══ Material provided

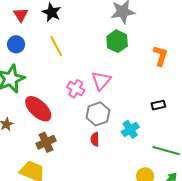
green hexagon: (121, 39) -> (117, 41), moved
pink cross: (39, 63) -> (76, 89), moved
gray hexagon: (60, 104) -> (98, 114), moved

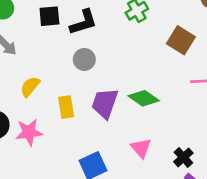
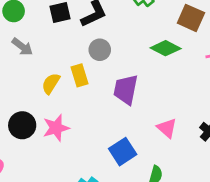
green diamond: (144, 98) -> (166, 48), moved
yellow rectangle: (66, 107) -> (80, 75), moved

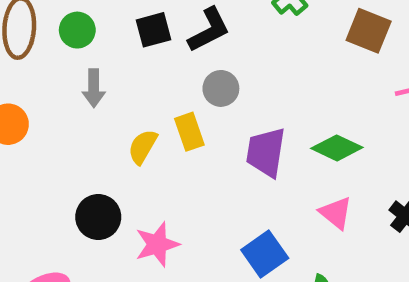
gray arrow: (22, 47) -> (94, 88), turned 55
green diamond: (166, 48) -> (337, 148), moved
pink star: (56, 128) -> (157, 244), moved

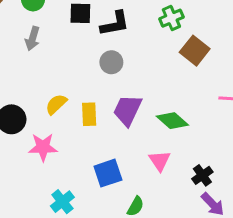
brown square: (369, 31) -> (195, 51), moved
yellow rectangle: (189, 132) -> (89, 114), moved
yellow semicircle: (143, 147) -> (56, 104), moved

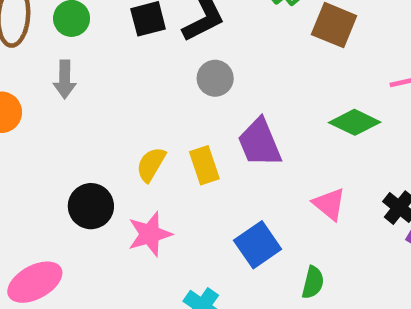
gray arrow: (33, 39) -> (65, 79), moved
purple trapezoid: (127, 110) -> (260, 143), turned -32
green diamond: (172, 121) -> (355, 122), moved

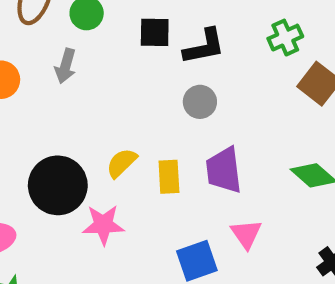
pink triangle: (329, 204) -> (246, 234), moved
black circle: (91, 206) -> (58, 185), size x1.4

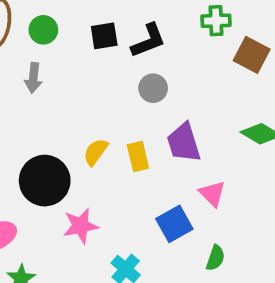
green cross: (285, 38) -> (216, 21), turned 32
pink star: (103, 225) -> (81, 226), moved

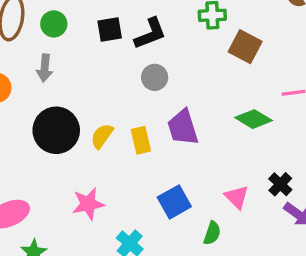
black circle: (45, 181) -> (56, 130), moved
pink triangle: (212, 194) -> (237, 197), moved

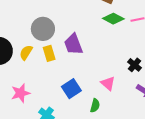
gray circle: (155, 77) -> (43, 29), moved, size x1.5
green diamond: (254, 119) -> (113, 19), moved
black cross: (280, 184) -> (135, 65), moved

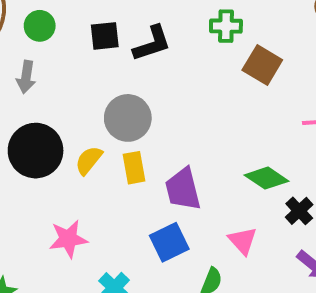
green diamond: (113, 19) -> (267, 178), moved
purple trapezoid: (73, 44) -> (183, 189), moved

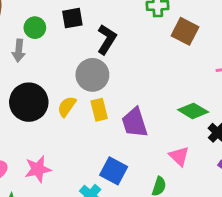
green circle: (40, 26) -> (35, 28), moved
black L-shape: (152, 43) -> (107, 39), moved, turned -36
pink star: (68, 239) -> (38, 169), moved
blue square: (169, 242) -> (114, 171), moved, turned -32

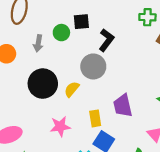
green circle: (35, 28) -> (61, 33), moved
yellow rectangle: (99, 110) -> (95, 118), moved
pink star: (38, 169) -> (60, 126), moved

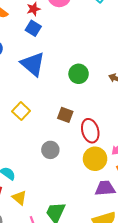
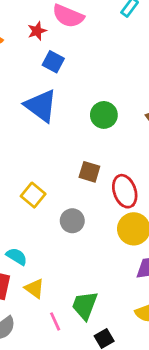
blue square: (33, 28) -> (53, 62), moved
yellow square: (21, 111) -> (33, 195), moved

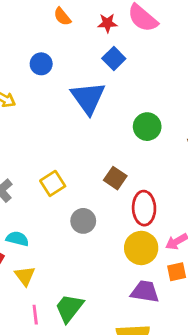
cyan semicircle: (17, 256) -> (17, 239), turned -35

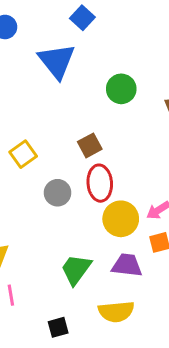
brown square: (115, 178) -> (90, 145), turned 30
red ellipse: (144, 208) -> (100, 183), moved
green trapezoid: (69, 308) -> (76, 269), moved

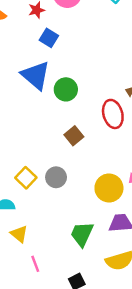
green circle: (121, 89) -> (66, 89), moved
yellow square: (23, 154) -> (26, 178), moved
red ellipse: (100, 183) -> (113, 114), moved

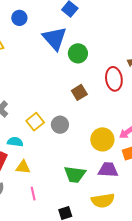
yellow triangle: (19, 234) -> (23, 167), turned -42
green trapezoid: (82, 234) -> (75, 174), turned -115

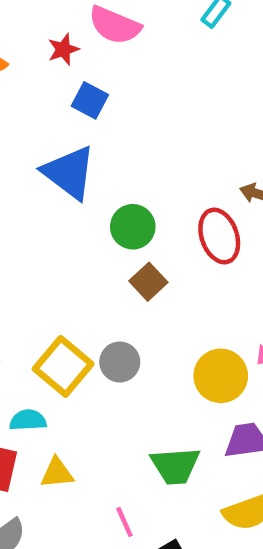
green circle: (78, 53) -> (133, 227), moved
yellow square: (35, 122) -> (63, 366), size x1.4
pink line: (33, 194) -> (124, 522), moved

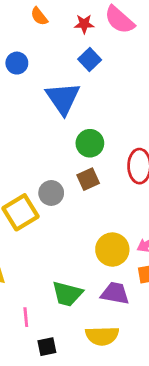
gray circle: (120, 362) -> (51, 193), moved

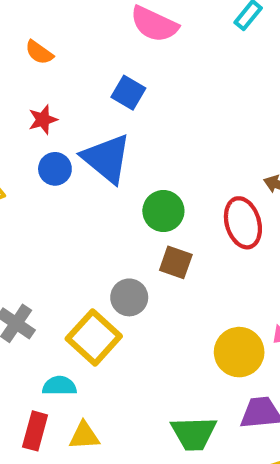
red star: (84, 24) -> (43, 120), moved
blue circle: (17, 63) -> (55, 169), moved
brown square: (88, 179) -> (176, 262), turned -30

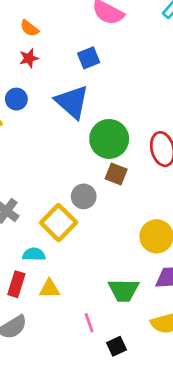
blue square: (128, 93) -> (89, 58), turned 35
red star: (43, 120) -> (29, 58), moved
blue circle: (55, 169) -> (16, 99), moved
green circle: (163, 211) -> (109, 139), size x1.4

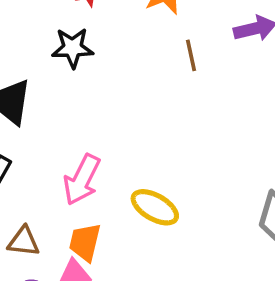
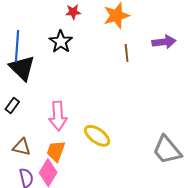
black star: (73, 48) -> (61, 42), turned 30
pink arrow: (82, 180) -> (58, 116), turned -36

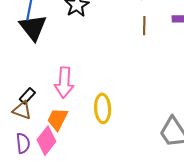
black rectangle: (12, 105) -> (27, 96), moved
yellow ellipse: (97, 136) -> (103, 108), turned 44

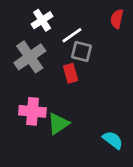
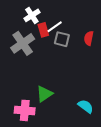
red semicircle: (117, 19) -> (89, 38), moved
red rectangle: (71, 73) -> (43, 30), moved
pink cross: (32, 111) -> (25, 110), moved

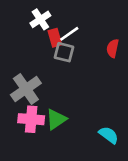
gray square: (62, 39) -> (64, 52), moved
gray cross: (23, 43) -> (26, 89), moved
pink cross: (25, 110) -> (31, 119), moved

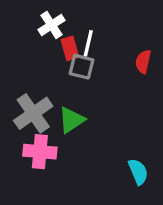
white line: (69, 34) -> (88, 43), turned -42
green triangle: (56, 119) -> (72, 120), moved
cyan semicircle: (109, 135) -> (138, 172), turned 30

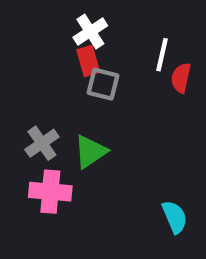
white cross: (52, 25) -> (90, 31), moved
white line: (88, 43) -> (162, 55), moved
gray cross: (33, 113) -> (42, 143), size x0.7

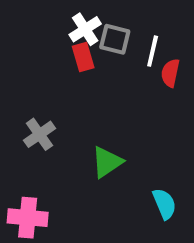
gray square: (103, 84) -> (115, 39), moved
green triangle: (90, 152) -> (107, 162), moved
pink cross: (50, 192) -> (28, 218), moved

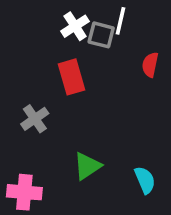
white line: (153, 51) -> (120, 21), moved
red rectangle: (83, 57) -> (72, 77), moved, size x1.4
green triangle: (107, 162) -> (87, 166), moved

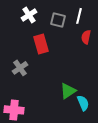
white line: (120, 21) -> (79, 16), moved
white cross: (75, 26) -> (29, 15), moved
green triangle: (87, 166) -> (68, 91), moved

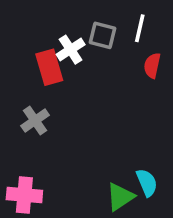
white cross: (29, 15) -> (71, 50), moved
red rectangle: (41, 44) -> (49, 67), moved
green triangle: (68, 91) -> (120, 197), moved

════

**What you should do**. Please transcribe each line above exactly, but leave the images out.

**Answer to the exercise**.
green hexagon: (121, 39) -> (117, 41), moved
pink cross: (39, 63) -> (76, 89), moved
gray hexagon: (60, 104) -> (98, 114), moved

green diamond: (144, 98) -> (166, 48), moved
yellow rectangle: (66, 107) -> (80, 75), moved

gray arrow: (22, 47) -> (94, 88), turned 55
green diamond: (166, 48) -> (337, 148), moved
pink star: (56, 128) -> (157, 244), moved

brown square: (369, 31) -> (195, 51), moved
yellow rectangle: (189, 132) -> (89, 114), moved
yellow semicircle: (143, 147) -> (56, 104), moved

gray arrow: (33, 39) -> (65, 79), moved
purple trapezoid: (127, 110) -> (260, 143), turned -32
green diamond: (172, 121) -> (355, 122), moved

pink triangle: (329, 204) -> (246, 234), moved
black circle: (91, 206) -> (58, 185), size x1.4

green cross: (285, 38) -> (216, 21), turned 32
pink star: (103, 225) -> (81, 226), moved

black circle: (45, 181) -> (56, 130), moved
pink triangle: (212, 194) -> (237, 197), moved

gray circle: (155, 77) -> (43, 29), moved, size x1.5
green diamond: (254, 119) -> (113, 19), moved
black cross: (280, 184) -> (135, 65), moved

green diamond: (113, 19) -> (267, 178), moved
purple trapezoid: (73, 44) -> (183, 189), moved

green circle: (40, 26) -> (35, 28), moved
black L-shape: (152, 43) -> (107, 39), moved, turned -36
pink star: (68, 239) -> (38, 169), moved
blue square: (169, 242) -> (114, 171), moved, turned -32

green circle: (35, 28) -> (61, 33), moved
yellow rectangle: (99, 110) -> (95, 118), moved
pink star: (38, 169) -> (60, 126), moved

blue square: (33, 28) -> (53, 62), moved
yellow square: (21, 111) -> (33, 195), moved

cyan semicircle: (17, 256) -> (17, 239), turned -35

brown square: (115, 178) -> (90, 145), turned 30
red ellipse: (144, 208) -> (100, 183), moved
green trapezoid: (69, 308) -> (76, 269), moved

green circle: (121, 89) -> (66, 89), moved
yellow square: (23, 154) -> (26, 178), moved
red ellipse: (100, 183) -> (113, 114), moved

yellow triangle: (19, 234) -> (23, 167), turned -42
green trapezoid: (82, 234) -> (75, 174), turned -115

green circle: (78, 53) -> (133, 227), moved
yellow square: (35, 122) -> (63, 366), size x1.4
pink line: (33, 194) -> (124, 522), moved

gray circle: (120, 362) -> (51, 193), moved

red star: (84, 24) -> (43, 120), moved
blue circle: (17, 63) -> (55, 169), moved
brown square: (88, 179) -> (176, 262), turned -30

blue square: (128, 93) -> (89, 58), turned 35
red star: (43, 120) -> (29, 58), moved
blue circle: (55, 169) -> (16, 99), moved
green circle: (163, 211) -> (109, 139), size x1.4

black star: (73, 48) -> (61, 42), turned 30
pink arrow: (82, 180) -> (58, 116), turned -36

black rectangle: (12, 105) -> (27, 96), moved
yellow ellipse: (97, 136) -> (103, 108), turned 44

red semicircle: (117, 19) -> (89, 38), moved
red rectangle: (71, 73) -> (43, 30), moved
pink cross: (32, 111) -> (25, 110), moved

gray square: (62, 39) -> (64, 52), moved
gray cross: (23, 43) -> (26, 89), moved
pink cross: (25, 110) -> (31, 119), moved

white line: (69, 34) -> (88, 43), turned -42
green triangle: (56, 119) -> (72, 120), moved
cyan semicircle: (109, 135) -> (138, 172), turned 30

white cross: (52, 25) -> (90, 31), moved
white line: (88, 43) -> (162, 55), moved
gray cross: (33, 113) -> (42, 143), size x0.7

gray square: (103, 84) -> (115, 39), moved
green triangle: (90, 152) -> (107, 162), moved
pink cross: (50, 192) -> (28, 218), moved

white line: (153, 51) -> (120, 21), moved
red rectangle: (83, 57) -> (72, 77), moved, size x1.4
green triangle: (107, 162) -> (87, 166), moved

white line: (120, 21) -> (79, 16), moved
white cross: (75, 26) -> (29, 15), moved
green triangle: (87, 166) -> (68, 91), moved

white cross: (29, 15) -> (71, 50), moved
red rectangle: (41, 44) -> (49, 67), moved
green triangle: (68, 91) -> (120, 197), moved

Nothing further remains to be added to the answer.